(Object correspondence data)
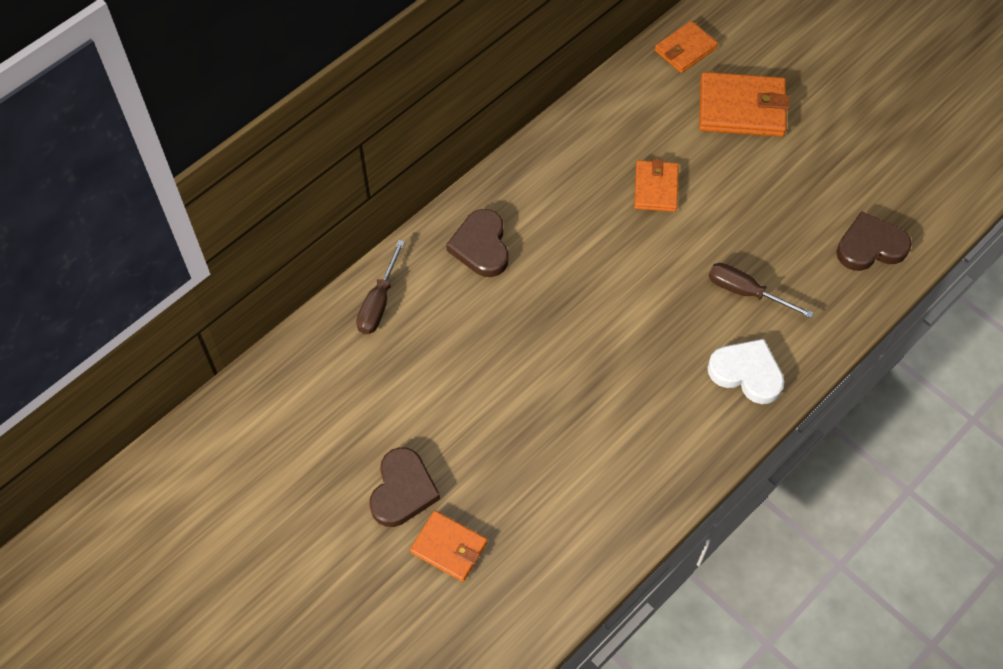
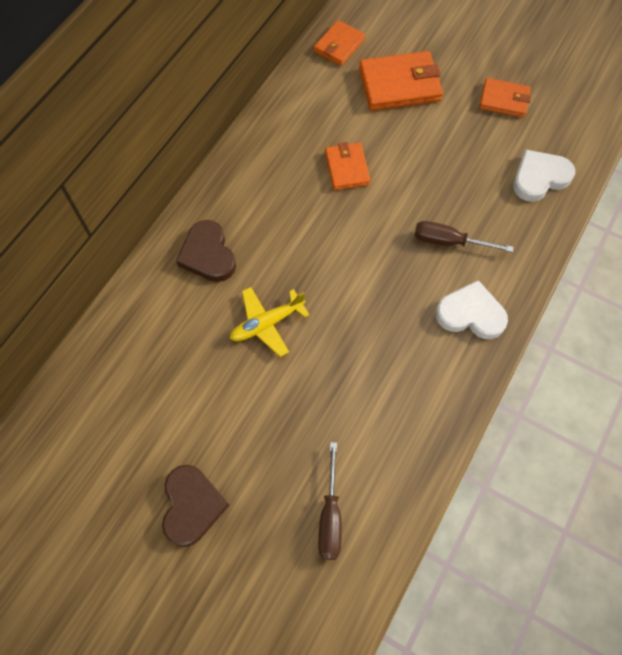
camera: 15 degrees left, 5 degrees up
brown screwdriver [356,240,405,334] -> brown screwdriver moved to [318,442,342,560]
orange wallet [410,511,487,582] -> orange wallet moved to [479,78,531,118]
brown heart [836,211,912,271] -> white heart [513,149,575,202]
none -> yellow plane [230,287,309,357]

==

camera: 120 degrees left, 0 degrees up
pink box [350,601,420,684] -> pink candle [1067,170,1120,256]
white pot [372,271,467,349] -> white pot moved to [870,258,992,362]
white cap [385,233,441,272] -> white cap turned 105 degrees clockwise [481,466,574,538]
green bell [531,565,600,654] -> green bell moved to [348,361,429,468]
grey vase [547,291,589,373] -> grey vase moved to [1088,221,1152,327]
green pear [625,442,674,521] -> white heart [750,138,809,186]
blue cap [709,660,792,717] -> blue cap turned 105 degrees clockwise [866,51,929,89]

### Exercise requirements:
Copy out the range of lines above starting at the line with "white cap [385,233,441,272]" and ending at the line with "blue cap [709,660,792,717]", exactly and including both.

### Answer section:
white cap [385,233,441,272] -> white cap turned 105 degrees clockwise [481,466,574,538]
green bell [531,565,600,654] -> green bell moved to [348,361,429,468]
grey vase [547,291,589,373] -> grey vase moved to [1088,221,1152,327]
green pear [625,442,674,521] -> white heart [750,138,809,186]
blue cap [709,660,792,717] -> blue cap turned 105 degrees clockwise [866,51,929,89]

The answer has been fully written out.